(Saved entries)

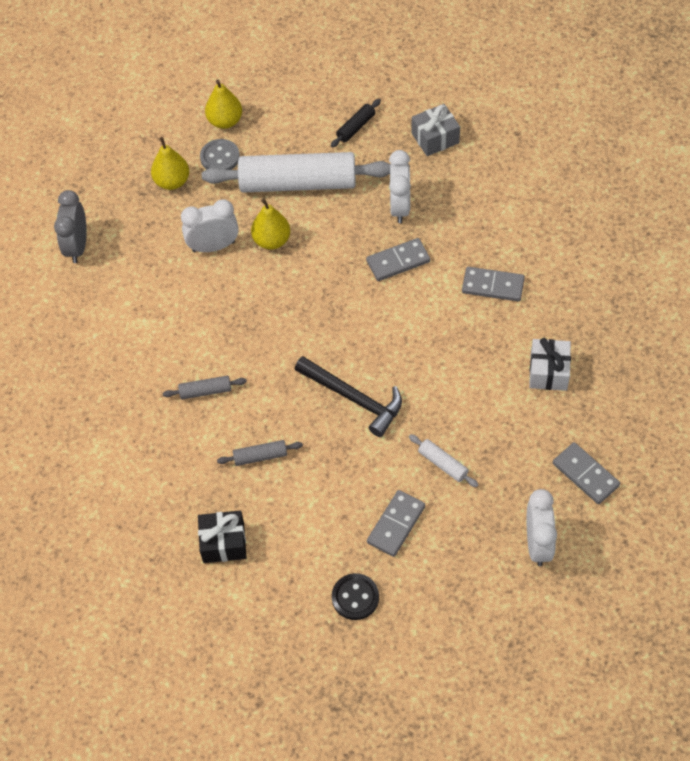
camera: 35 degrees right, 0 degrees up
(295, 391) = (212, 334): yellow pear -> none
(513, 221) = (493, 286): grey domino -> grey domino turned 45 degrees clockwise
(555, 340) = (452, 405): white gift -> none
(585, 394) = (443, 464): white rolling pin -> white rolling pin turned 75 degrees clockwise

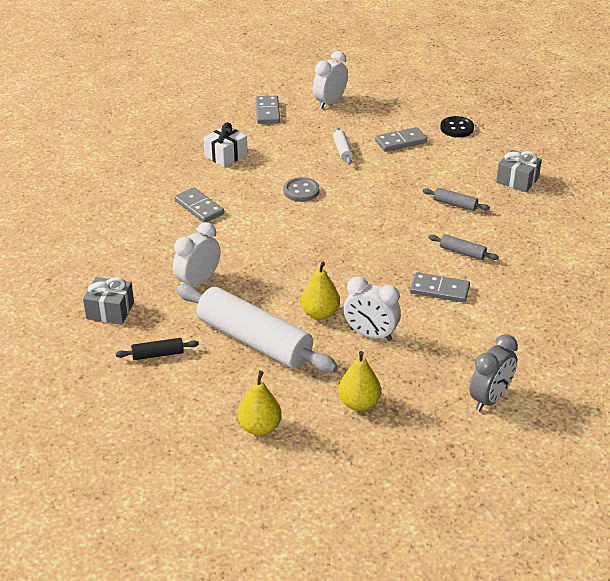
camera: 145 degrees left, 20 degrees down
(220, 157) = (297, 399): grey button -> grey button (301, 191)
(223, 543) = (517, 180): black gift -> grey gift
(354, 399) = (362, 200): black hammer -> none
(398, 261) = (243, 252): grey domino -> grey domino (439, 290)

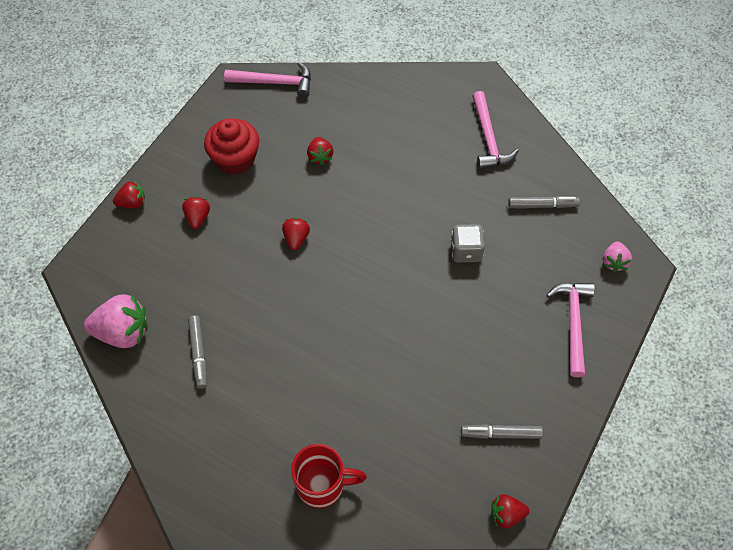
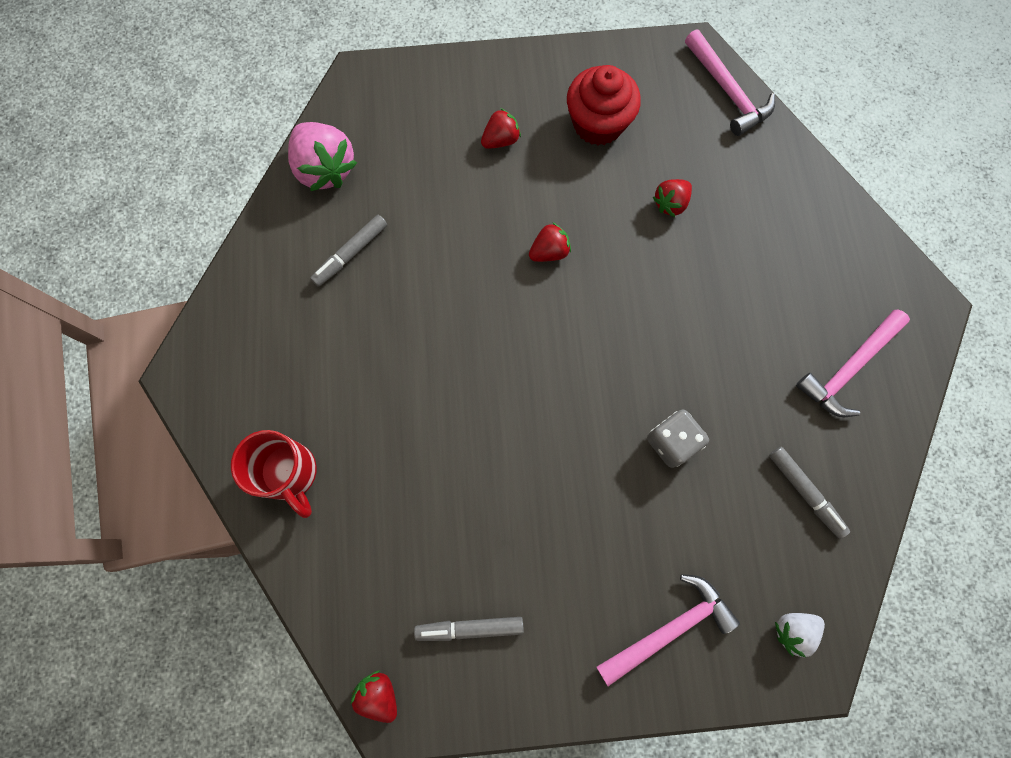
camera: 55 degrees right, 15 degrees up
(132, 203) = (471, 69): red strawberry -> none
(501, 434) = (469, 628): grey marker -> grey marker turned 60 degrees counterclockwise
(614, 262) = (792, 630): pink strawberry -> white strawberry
---
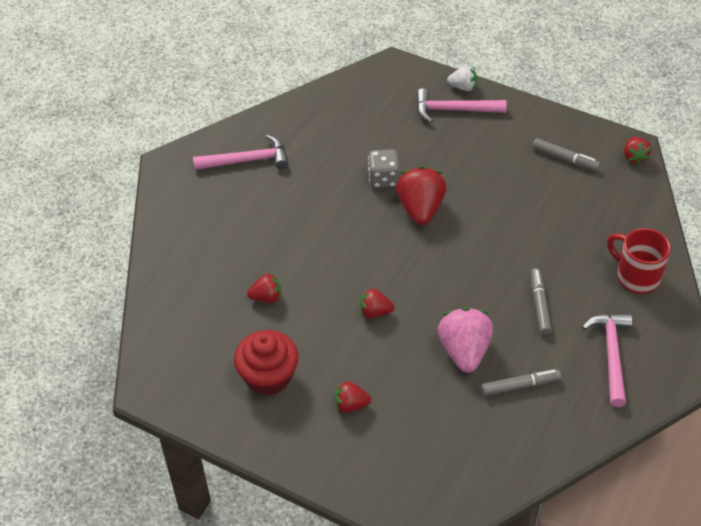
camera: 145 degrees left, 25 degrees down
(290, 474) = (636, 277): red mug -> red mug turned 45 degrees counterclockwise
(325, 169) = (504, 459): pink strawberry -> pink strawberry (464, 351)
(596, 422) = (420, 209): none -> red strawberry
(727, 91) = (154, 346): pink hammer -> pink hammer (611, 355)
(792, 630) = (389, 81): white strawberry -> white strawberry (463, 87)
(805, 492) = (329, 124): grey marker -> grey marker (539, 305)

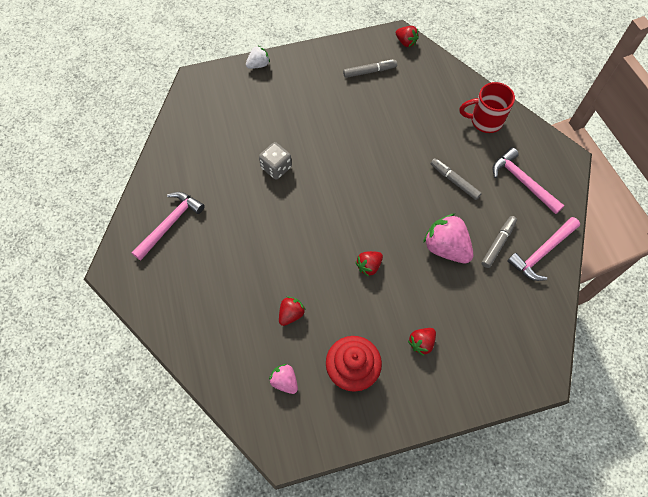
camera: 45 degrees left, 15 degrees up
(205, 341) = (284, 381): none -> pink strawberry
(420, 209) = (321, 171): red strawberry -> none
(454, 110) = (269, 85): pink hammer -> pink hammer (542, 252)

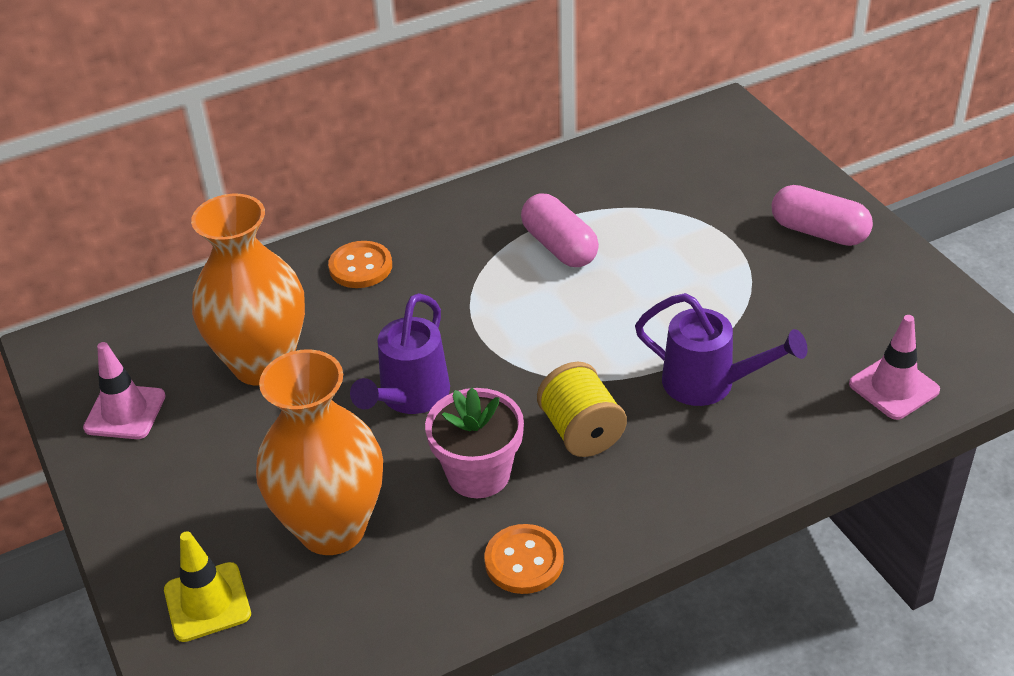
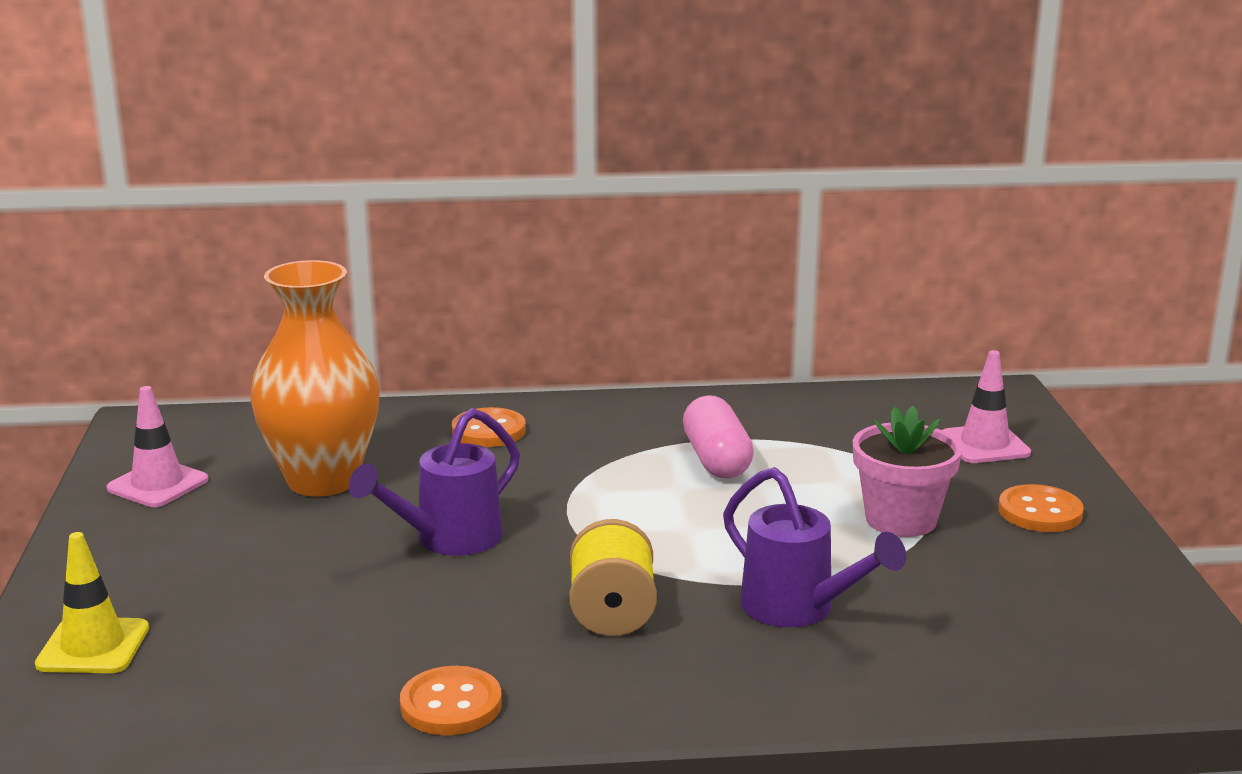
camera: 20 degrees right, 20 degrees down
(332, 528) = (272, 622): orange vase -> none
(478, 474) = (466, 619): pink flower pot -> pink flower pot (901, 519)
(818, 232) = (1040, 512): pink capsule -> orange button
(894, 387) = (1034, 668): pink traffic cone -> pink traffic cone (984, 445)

YOUR OBJECTIVE: Look back at the data above, then output exactly the lines from the line holding "(398, 261) = (243, 252): grey" up to and including the line holding "(614, 262) = (792, 630): pink". Leave out the pictures.

RESPONSE TO THIS EXERCISE:
(398, 261) = (243, 252): grey domino -> grey domino (439, 290)

camera: 55 degrees right, 15 degrees up
(132, 203) = (471, 69): red strawberry -> none
(501, 434) = (469, 628): grey marker -> grey marker turned 60 degrees counterclockwise
(614, 262) = (792, 630): pink strawberry -> white strawberry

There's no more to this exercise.